| What you need to do |
Keep only the lines of the items below that contain the string "kern", and copy each one. The match is case-sensitive.

| Stored data |
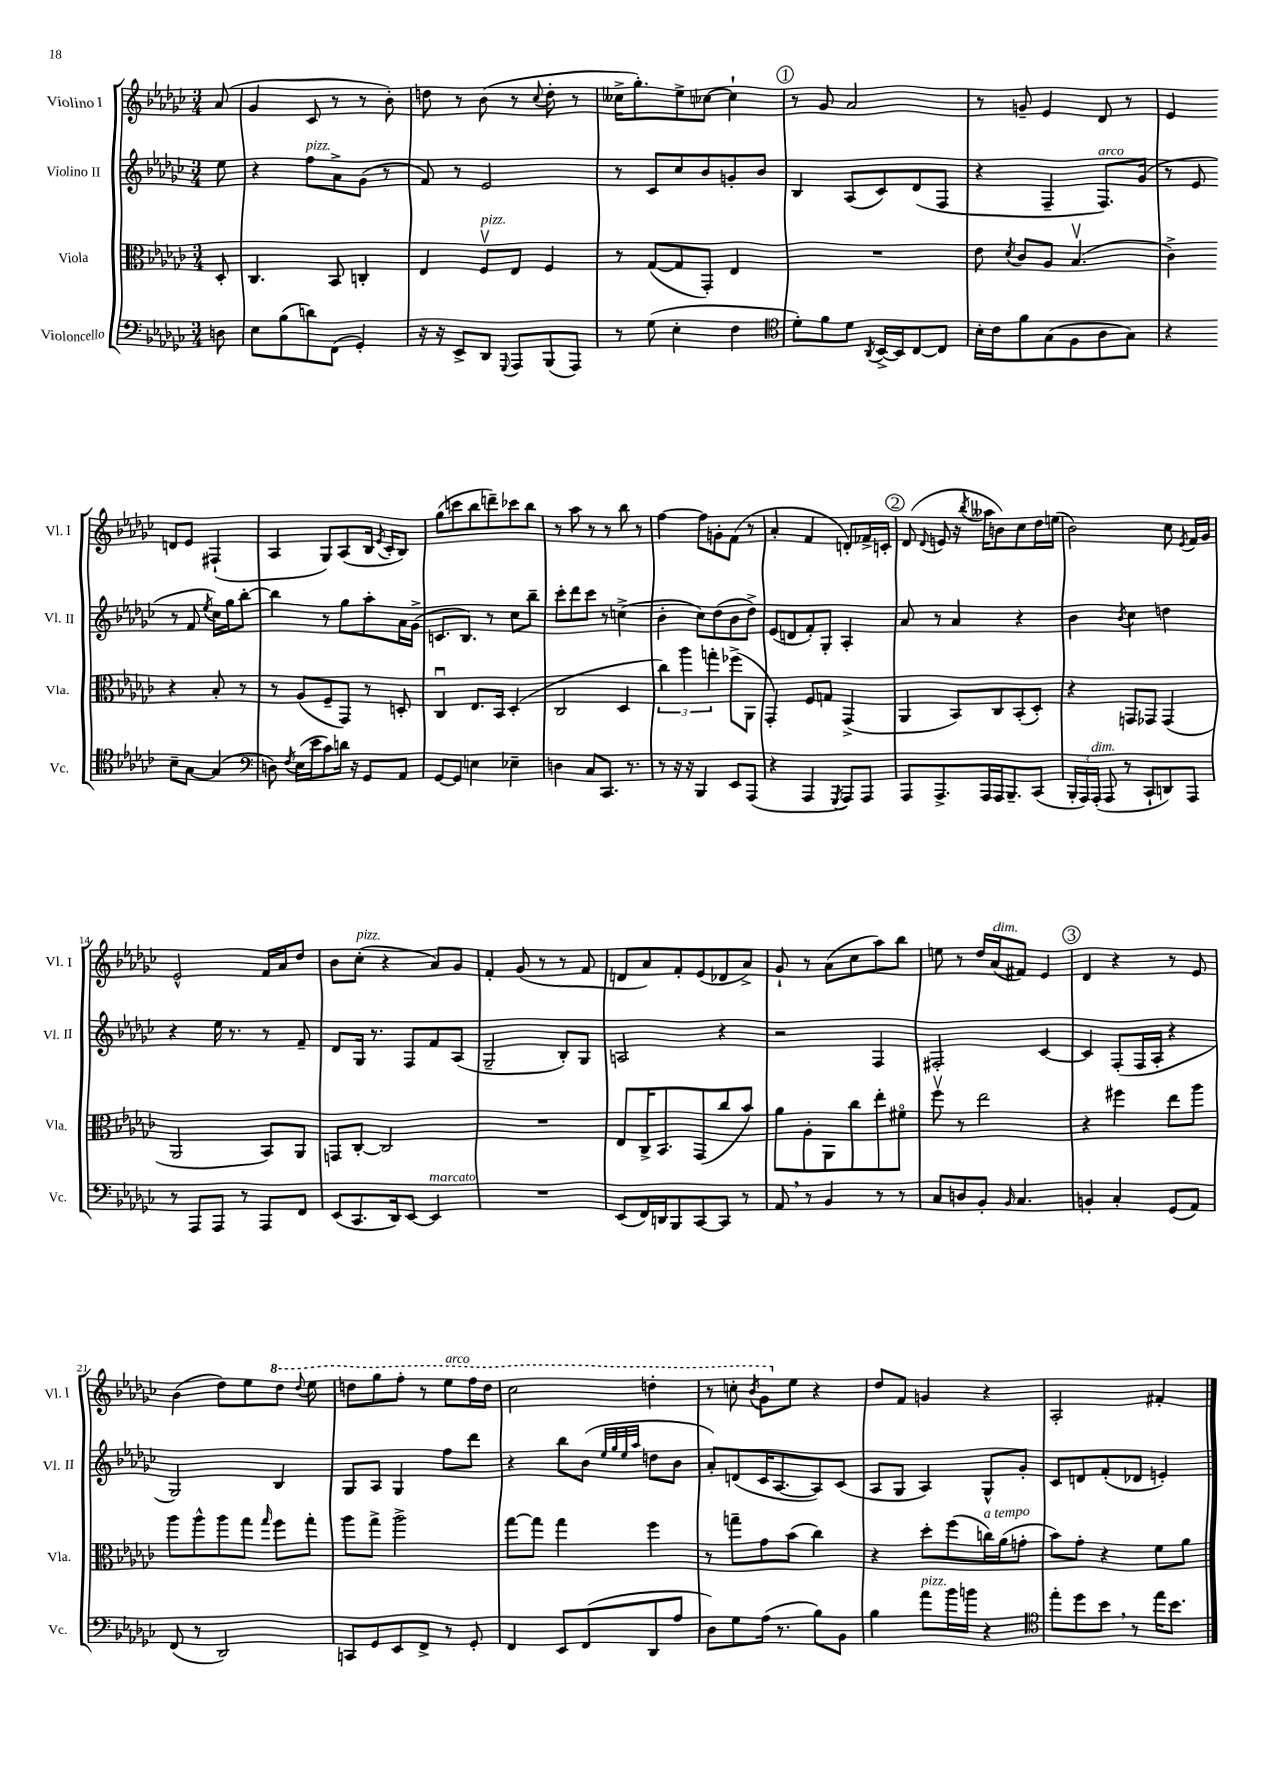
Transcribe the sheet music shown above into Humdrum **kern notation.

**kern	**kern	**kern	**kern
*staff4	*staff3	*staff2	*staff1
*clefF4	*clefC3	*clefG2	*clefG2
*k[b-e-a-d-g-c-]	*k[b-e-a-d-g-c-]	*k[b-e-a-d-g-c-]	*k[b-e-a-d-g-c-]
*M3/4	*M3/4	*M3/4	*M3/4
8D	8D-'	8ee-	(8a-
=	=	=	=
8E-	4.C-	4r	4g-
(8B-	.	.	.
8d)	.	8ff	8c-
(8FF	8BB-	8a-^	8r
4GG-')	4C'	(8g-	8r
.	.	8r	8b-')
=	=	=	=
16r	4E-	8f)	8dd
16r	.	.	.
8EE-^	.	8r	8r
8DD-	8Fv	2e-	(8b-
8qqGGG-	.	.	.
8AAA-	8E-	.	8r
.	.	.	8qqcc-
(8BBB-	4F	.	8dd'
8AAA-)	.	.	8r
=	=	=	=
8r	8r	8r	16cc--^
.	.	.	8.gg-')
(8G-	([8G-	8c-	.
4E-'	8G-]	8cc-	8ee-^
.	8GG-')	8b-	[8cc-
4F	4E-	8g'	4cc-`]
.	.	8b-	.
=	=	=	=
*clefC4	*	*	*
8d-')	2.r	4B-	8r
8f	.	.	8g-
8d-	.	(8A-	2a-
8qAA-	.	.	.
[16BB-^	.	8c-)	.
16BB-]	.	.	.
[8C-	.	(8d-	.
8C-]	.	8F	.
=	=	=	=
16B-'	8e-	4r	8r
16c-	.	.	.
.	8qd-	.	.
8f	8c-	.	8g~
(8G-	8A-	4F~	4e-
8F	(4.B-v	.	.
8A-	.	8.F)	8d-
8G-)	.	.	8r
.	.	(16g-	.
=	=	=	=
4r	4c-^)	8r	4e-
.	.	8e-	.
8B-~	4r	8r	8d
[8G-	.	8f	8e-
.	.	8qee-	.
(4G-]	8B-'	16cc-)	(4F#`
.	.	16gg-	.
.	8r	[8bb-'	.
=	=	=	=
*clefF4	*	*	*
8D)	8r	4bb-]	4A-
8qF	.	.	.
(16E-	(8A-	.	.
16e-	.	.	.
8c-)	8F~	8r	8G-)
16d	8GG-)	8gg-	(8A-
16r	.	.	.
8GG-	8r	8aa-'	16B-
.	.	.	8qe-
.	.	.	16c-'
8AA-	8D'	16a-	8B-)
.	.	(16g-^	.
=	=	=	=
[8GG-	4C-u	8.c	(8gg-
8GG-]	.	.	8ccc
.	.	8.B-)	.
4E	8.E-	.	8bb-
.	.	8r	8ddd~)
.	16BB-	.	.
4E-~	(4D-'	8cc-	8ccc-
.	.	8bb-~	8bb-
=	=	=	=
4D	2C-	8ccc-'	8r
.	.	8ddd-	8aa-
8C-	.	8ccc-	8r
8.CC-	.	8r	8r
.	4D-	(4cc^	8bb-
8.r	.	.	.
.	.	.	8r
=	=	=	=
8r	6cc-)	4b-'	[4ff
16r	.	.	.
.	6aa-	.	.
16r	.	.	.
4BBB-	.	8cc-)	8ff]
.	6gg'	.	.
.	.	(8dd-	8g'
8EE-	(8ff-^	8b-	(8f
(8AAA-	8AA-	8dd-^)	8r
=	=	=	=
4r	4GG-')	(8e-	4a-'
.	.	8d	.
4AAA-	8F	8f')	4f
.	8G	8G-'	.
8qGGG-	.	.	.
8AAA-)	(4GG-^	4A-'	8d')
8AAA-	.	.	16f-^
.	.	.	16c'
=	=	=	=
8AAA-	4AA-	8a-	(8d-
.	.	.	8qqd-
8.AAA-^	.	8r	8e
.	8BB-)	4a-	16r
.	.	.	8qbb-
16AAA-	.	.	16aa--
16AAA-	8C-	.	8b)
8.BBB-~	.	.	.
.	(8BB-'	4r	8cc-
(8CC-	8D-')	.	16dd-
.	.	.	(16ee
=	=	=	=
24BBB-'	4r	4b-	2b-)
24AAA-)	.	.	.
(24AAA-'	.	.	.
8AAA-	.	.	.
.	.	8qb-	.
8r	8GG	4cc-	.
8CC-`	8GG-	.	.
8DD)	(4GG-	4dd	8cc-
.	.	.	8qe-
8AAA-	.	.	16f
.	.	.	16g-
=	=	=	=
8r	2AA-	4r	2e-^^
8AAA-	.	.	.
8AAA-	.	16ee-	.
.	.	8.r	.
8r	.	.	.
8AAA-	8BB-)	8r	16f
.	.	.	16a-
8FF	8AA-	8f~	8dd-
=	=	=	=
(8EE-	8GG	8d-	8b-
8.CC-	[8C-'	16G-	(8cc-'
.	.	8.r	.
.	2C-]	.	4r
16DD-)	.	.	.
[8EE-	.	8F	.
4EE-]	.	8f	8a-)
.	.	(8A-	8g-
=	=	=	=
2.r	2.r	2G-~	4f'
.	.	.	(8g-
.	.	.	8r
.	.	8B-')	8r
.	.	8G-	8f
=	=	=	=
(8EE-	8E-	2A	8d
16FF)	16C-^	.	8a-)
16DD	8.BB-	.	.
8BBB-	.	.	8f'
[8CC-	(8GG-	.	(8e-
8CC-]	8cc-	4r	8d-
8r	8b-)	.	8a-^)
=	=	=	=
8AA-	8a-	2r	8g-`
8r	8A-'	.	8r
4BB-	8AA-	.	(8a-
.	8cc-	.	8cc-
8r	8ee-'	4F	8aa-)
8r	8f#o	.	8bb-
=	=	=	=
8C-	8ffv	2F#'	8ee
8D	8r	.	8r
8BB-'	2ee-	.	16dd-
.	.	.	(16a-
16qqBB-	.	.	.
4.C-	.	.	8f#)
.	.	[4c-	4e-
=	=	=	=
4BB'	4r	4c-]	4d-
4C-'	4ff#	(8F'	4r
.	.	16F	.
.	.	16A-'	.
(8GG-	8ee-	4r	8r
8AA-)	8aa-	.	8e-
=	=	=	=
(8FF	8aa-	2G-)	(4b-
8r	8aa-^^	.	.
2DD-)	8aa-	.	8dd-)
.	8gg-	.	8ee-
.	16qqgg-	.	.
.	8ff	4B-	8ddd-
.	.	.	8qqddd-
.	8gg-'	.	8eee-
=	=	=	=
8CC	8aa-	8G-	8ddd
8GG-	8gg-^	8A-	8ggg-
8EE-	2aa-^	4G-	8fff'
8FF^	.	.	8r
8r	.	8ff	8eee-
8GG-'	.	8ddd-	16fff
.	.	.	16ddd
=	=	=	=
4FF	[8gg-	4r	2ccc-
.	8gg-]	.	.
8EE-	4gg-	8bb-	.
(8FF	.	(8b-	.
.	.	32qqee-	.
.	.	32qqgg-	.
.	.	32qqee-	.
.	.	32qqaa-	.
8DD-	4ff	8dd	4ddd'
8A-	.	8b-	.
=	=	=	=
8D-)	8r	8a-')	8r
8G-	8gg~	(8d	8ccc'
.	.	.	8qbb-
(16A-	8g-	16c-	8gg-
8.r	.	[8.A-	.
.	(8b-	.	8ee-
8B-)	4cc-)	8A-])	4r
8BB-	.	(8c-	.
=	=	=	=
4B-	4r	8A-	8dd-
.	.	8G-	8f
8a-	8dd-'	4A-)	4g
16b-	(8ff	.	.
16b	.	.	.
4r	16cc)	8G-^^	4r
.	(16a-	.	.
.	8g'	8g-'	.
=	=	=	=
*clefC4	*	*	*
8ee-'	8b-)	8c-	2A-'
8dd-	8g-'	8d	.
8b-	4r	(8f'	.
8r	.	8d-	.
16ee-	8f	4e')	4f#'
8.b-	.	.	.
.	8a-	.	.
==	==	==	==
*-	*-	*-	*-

| Finished exercise |
Transcribe the sheet music shown above into Humdrum **kern notation.
**kern	**kern	**kern	**kern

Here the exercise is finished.